__Activity__
Look below for the line containing "relocated | YellowCitrusFruit" and the line containing "EmeraldHourglass | (497,155,538,219)"; repeat exactly those two lines and all lines between them, and nothing else.

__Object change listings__
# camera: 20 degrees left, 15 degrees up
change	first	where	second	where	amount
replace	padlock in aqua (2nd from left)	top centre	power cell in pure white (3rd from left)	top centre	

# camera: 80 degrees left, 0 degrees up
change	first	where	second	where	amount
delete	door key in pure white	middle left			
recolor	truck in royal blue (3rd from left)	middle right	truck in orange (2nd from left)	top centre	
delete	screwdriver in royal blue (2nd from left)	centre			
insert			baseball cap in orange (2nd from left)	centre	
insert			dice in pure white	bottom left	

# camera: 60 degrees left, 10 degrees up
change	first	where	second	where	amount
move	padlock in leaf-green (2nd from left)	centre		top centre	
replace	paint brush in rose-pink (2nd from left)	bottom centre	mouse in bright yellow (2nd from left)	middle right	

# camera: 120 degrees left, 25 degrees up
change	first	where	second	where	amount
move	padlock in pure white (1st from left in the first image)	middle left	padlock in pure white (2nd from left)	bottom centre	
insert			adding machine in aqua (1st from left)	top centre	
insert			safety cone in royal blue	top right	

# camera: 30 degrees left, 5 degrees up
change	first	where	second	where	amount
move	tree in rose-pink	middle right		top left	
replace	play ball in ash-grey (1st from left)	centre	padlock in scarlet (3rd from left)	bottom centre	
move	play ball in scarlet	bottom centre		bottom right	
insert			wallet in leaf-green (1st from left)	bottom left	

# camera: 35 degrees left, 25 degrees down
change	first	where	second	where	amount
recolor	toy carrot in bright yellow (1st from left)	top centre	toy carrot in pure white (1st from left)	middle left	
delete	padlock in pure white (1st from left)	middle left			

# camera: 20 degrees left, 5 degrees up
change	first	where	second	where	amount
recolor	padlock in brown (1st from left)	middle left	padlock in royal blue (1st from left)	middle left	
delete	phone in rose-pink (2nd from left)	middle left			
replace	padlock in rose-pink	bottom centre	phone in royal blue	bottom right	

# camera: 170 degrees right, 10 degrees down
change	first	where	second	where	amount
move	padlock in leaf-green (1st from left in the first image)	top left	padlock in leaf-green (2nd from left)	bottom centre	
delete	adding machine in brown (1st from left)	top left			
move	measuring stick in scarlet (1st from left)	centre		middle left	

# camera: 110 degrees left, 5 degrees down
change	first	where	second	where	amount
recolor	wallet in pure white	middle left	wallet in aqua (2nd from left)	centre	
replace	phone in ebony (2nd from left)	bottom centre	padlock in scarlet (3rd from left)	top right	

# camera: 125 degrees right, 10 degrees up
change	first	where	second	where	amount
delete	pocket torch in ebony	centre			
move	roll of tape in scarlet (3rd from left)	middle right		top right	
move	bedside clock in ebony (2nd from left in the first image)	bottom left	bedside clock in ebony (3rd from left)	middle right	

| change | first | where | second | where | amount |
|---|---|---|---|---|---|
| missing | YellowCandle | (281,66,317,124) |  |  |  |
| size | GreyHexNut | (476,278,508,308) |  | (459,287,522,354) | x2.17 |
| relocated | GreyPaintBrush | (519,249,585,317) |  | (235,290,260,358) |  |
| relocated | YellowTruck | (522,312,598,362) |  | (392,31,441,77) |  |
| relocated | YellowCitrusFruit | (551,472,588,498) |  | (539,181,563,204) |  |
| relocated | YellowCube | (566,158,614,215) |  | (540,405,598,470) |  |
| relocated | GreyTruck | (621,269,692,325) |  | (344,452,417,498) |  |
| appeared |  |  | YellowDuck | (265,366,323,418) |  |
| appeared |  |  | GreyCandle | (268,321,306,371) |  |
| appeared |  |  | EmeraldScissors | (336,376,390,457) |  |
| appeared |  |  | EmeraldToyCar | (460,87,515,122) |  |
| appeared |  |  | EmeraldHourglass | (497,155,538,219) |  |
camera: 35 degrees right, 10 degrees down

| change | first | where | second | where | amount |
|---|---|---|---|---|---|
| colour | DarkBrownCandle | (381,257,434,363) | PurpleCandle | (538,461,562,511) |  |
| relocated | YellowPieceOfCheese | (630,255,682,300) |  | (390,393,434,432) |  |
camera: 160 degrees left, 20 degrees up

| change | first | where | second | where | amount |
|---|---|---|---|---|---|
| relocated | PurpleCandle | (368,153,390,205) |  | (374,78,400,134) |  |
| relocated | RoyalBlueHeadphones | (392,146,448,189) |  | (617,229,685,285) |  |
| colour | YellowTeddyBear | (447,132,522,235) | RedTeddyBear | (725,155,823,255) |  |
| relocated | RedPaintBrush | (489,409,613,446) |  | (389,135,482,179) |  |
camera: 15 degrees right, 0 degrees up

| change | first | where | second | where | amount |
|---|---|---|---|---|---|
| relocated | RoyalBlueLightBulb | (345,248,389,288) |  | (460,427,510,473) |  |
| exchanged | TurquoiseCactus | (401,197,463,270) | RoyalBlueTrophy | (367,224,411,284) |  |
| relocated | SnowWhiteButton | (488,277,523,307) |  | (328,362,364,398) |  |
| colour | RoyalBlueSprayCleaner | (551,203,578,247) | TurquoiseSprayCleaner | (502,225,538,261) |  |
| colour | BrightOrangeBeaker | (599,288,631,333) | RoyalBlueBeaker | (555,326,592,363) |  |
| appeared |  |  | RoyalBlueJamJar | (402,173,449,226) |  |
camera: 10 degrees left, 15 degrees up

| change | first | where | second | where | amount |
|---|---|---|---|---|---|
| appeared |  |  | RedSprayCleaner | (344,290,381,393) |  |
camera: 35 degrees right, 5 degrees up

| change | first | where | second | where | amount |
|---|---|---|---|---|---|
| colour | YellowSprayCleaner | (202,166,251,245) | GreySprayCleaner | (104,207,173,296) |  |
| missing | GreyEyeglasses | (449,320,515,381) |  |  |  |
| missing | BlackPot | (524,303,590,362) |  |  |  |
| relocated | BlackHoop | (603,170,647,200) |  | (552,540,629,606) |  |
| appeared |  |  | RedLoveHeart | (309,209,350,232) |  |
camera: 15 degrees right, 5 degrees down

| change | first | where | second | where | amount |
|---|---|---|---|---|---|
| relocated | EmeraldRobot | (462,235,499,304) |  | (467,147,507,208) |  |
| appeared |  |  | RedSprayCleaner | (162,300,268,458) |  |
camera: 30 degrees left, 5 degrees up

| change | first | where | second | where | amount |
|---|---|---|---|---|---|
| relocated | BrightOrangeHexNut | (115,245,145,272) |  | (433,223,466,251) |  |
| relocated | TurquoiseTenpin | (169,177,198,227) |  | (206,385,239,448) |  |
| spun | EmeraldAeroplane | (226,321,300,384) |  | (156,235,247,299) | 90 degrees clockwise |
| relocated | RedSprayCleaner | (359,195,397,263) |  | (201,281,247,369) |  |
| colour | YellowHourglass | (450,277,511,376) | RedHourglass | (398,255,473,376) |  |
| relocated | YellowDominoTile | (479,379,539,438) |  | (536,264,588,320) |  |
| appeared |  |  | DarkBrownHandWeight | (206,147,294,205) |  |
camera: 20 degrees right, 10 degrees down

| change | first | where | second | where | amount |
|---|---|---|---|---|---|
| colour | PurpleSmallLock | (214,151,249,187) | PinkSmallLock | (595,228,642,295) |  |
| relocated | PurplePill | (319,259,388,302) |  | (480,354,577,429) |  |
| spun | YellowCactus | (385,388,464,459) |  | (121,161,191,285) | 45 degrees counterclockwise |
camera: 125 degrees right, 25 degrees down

__Task result__
| relocated | YellowCitrusFruit | (551,472,588,498) |  | (539,181,563,204) |  |
| relocated | YellowCube | (566,158,614,215) |  | (540,405,598,470) |  |
| relocated | GreyTruck | (621,269,692,325) |  | (344,452,417,498) |  |
| appeared |  |  | YellowDuck | (265,366,323,418) |  |
| appeared |  |  | GreyCandle | (268,321,306,371) |  |
| appeared |  |  | EmeraldScissors | (336,376,390,457) |  |
| appeared |  |  | EmeraldToyCar | (460,87,515,122) |  |
| appeared |  |  | EmeraldHourglass | (497,155,538,219) |  |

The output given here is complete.